> [Problem to solve]
How many lines of the records below contain the string "kern"? Case counts. Give only the number.
____ Stored data
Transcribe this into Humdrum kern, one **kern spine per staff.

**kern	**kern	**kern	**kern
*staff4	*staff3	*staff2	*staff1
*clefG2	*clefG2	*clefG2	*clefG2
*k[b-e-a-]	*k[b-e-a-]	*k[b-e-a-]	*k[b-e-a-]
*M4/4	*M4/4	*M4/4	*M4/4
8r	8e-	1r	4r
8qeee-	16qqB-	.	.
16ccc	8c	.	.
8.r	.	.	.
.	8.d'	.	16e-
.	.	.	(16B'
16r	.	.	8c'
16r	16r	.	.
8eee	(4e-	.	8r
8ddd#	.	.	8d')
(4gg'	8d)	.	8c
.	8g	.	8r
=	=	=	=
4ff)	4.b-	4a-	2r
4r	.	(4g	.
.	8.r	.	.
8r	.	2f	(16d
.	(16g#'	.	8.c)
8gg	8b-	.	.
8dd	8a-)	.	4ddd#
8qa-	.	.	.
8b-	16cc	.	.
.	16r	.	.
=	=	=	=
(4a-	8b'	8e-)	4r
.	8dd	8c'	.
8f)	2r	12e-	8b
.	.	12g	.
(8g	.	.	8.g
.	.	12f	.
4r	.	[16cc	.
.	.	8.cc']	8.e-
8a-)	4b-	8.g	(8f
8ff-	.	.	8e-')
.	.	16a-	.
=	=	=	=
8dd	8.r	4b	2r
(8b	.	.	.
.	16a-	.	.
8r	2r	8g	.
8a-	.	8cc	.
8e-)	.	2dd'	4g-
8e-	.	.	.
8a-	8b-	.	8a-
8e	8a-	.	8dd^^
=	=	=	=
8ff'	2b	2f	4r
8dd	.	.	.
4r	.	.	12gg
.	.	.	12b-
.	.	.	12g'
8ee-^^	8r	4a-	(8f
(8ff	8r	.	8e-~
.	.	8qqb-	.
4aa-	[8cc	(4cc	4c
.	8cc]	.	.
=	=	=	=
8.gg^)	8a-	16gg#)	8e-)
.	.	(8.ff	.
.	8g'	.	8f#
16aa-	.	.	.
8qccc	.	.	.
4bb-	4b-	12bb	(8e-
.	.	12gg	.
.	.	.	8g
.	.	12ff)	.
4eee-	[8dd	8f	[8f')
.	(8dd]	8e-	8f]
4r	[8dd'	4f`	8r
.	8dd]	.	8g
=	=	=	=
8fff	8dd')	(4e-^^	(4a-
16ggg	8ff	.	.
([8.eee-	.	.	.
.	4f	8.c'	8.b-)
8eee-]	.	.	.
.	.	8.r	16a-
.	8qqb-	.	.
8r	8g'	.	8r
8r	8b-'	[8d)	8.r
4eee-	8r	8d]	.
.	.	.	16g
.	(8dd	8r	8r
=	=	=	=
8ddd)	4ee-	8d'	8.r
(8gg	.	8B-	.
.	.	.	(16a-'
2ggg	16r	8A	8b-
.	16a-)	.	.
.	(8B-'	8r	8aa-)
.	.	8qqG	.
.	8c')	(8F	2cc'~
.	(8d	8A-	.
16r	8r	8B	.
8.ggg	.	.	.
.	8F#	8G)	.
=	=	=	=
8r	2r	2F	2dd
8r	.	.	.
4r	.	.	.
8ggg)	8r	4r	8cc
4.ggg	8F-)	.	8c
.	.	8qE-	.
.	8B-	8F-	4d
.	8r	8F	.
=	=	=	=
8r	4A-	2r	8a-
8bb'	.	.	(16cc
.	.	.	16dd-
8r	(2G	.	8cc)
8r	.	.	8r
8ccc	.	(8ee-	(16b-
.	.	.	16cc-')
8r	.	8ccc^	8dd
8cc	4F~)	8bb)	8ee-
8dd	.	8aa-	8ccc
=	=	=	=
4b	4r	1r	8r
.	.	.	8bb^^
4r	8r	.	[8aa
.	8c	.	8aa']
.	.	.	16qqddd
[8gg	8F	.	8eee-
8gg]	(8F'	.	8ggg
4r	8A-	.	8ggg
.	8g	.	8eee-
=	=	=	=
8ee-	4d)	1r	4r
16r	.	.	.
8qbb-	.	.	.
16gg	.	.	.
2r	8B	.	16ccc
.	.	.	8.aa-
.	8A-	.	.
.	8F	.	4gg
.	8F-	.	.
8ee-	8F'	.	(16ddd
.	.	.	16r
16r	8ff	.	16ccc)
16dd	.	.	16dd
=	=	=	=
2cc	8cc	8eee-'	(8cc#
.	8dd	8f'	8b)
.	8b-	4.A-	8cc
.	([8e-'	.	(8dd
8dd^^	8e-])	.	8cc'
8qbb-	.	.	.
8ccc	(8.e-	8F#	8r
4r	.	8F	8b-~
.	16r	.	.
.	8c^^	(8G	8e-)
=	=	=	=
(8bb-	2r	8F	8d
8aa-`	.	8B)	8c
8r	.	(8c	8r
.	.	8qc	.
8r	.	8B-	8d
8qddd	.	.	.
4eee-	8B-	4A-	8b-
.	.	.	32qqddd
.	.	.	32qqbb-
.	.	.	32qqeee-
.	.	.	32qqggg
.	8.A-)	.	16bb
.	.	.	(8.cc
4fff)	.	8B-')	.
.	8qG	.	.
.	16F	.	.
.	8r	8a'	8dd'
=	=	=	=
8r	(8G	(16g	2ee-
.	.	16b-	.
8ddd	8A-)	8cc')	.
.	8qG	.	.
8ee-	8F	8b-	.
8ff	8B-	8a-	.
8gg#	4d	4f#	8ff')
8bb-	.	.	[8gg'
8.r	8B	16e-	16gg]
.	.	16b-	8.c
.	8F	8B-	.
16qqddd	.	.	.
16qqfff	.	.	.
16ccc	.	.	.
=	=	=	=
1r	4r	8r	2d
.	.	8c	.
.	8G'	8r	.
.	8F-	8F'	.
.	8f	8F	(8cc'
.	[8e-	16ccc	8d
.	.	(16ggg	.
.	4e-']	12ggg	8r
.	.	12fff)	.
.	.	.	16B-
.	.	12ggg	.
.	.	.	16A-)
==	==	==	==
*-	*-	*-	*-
________
> [Answer to the task]
2